%%

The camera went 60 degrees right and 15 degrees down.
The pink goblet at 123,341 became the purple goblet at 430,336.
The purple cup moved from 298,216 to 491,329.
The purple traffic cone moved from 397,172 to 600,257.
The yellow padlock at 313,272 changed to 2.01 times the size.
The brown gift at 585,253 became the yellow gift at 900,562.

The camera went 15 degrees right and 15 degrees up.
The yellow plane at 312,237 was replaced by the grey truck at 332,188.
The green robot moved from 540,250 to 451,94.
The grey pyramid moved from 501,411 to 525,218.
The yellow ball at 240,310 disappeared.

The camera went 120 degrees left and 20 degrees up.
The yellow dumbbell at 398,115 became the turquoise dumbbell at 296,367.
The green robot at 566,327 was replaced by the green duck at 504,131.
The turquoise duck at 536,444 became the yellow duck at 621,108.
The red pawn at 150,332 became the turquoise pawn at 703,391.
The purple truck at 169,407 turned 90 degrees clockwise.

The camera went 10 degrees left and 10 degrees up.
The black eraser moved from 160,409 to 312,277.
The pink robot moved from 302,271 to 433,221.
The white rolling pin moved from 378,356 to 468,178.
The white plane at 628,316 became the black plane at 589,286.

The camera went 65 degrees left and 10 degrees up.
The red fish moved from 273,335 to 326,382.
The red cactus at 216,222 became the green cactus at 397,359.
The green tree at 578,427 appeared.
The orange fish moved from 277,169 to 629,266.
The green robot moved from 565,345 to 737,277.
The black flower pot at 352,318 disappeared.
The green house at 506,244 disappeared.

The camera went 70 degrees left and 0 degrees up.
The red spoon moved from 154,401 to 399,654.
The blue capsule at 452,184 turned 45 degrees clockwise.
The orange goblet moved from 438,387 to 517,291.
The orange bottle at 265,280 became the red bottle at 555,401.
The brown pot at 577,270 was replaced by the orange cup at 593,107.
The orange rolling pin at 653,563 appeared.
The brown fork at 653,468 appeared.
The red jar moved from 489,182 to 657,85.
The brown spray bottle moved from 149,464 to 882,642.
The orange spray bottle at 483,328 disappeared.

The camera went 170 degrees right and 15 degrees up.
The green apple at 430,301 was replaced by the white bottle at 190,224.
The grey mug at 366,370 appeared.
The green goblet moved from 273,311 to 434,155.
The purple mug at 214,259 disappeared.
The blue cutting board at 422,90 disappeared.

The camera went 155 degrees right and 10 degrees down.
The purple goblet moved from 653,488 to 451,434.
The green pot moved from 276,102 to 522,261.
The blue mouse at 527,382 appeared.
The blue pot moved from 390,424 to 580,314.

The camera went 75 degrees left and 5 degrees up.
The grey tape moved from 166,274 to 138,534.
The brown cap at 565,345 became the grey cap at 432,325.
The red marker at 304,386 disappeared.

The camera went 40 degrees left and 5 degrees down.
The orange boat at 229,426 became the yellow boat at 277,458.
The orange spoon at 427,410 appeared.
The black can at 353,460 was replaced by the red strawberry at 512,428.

%%

DIRECTIONS
Please repeat word for word the lines above that run from the beginning through the line containing "The yellow padlock", keeping both the first and that last line.

SOLUTION TO THE PROBLEM
The camera went 60 degrees right and 15 degrees down.
The pink goblet at 123,341 became the purple goblet at 430,336.
The purple cup moved from 298,216 to 491,329.
The purple traffic cone moved from 397,172 to 600,257.
The yellow padlock at 313,272 changed to 2.01 times the size.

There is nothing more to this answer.